[Opening Information supplied section]
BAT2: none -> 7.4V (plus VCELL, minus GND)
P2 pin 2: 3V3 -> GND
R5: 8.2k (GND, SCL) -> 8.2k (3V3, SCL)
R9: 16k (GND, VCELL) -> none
[Closing Information supplied section]
[Opening Information supplied section]
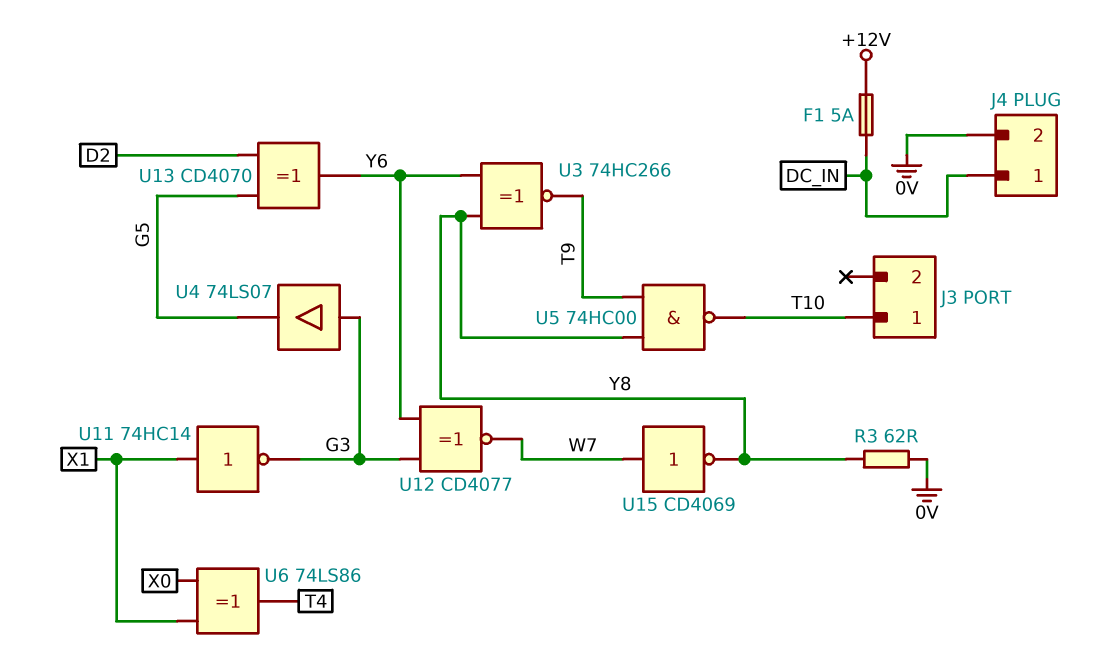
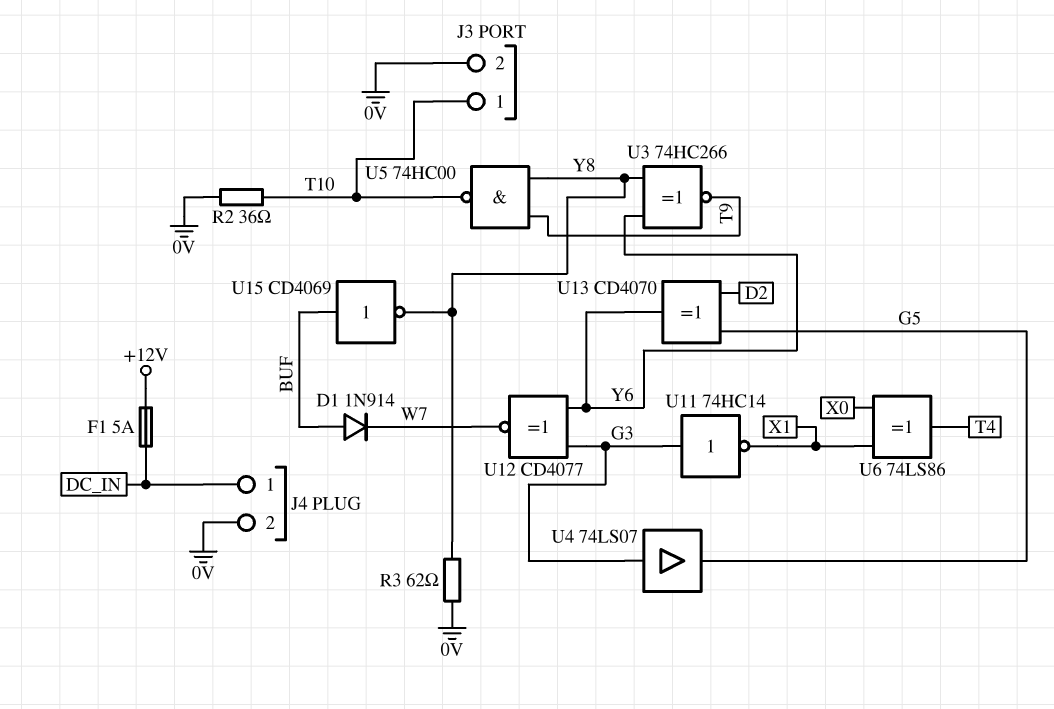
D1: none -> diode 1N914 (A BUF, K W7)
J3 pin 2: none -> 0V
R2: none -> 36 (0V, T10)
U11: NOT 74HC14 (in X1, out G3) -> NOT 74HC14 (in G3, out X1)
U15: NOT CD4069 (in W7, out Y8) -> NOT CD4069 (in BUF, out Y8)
[Closing Information supplied section]
Given the records above, reproduce precisely and only the lines between the line holding "BAT2: none -> 7.4V (plus VCELL, minus GND)" and the line holding "R9: 16k (GND, VCELL) -> none", inclusive.

BAT2: none -> 7.4V (plus VCELL, minus GND)
P2 pin 2: 3V3 -> GND
R5: 8.2k (GND, SCL) -> 8.2k (3V3, SCL)
R9: 16k (GND, VCELL) -> none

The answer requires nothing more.